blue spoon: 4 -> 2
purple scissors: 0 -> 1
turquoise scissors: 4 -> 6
○ ○ ○ ○ ○
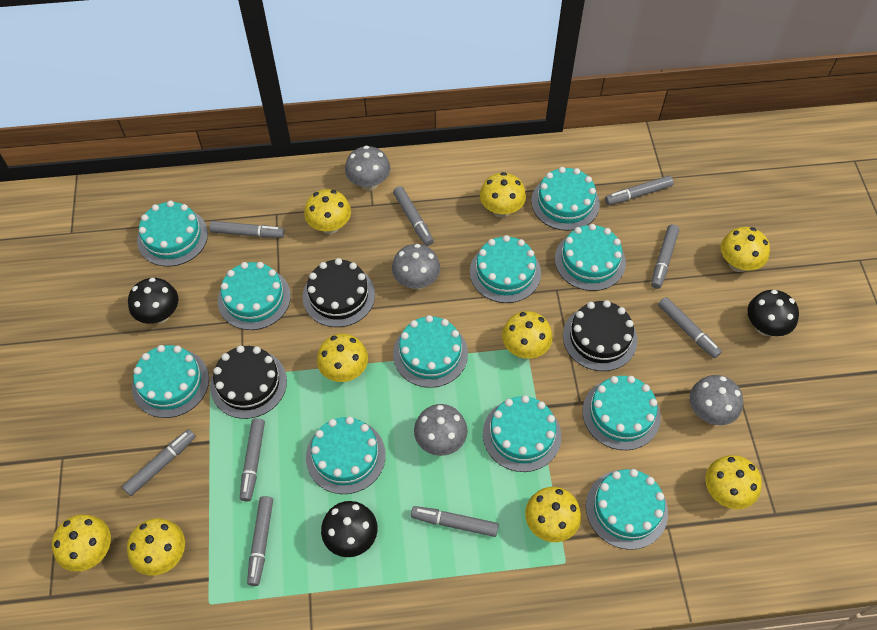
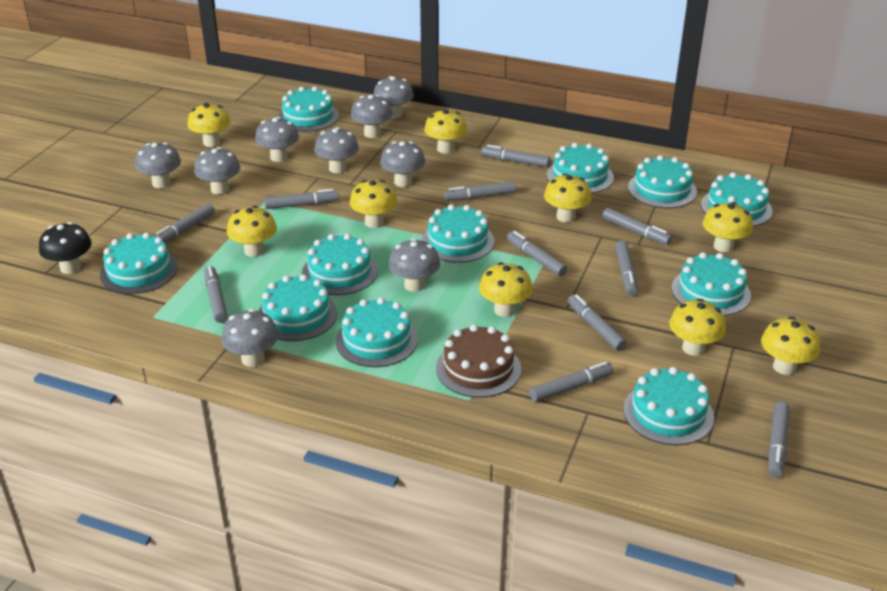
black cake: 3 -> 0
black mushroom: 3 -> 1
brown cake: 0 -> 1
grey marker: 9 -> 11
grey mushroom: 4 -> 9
○ ○ ○ ○ ○
Please find each line in the records above that holds the word "scissors", and copy it.

> Response to the exercise:
purple scissors: 0 -> 1
turquoise scissors: 4 -> 6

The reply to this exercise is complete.